● Task instructions
Your copy must hold every line of the records word for word. It must hold no pictures.

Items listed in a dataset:
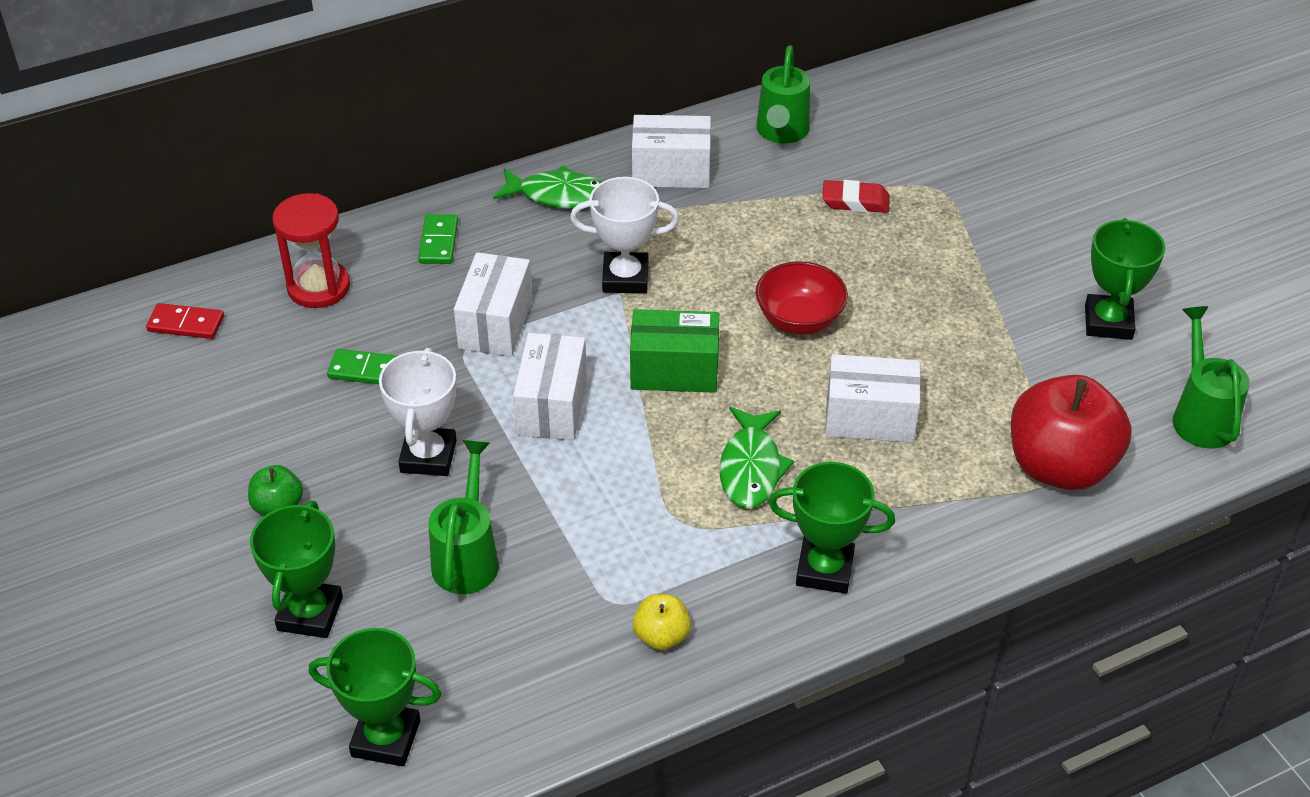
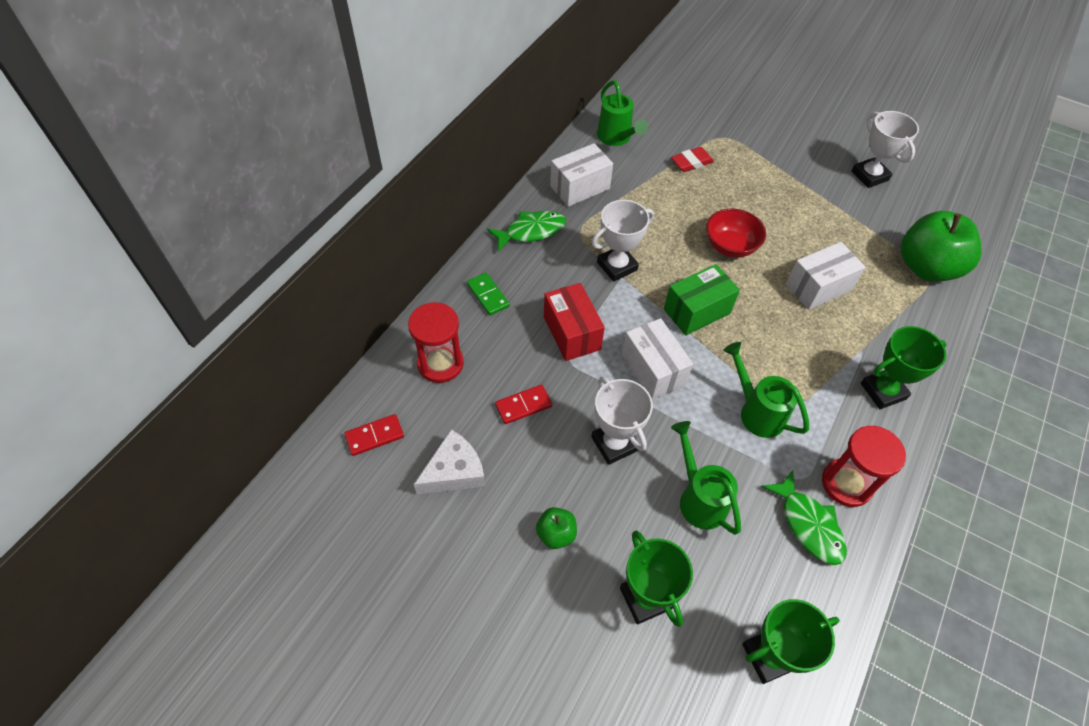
camera: 35 degrees left, 10 degrees up
green domino [327,349,397,384] -> red domino [495,385,552,424]
white box [454,252,532,356] -> red box [544,283,605,361]
yellow apple [633,594,691,650] -> red hourglass [822,426,906,507]
green fish [720,407,794,508] -> green fish moved to [761,470,847,565]
red apple [1011,375,1132,490] -> green apple [901,211,982,282]
green trophy [1085,218,1165,340] -> white trophy [851,111,919,188]
green watering can [1173,306,1250,449] -> green watering can moved to [723,342,809,438]
none -> white cheese [414,429,485,494]

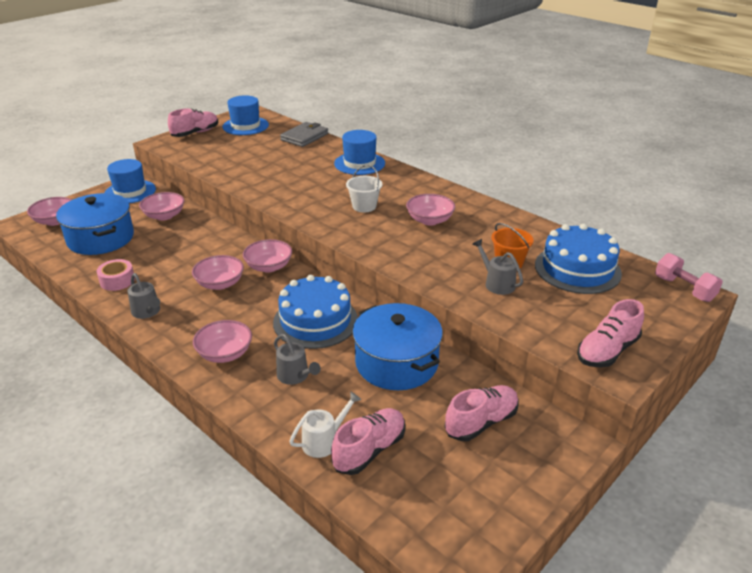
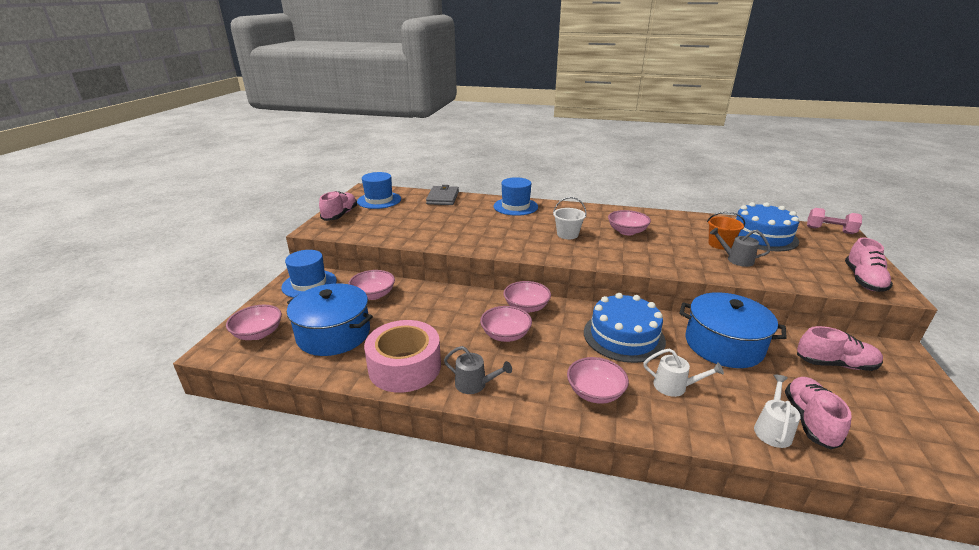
camera: 30 degrees left, 5 degrees down
pink tape [97,259,135,291] -> pink tape [364,320,441,393], size x1.93
grey watering can [274,334,321,385] -> white watering can [643,348,724,397]
pink shoe [444,385,519,441] -> pink shoe turned 75 degrees clockwise [797,326,883,371]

● Answer space
camera: 35 degrees left, 10 degrees up
green domino [327,349,397,384] -> red domino [495,385,552,424]
white box [454,252,532,356] -> red box [544,283,605,361]
yellow apple [633,594,691,650] -> red hourglass [822,426,906,507]
green fish [720,407,794,508] -> green fish moved to [761,470,847,565]
red apple [1011,375,1132,490] -> green apple [901,211,982,282]
green trophy [1085,218,1165,340] -> white trophy [851,111,919,188]
green watering can [1173,306,1250,449] -> green watering can moved to [723,342,809,438]
none -> white cheese [414,429,485,494]

camera: 30 degrees left, 5 degrees down
pink tape [97,259,135,291] -> pink tape [364,320,441,393], size x1.93
grey watering can [274,334,321,385] -> white watering can [643,348,724,397]
pink shoe [444,385,519,441] -> pink shoe turned 75 degrees clockwise [797,326,883,371]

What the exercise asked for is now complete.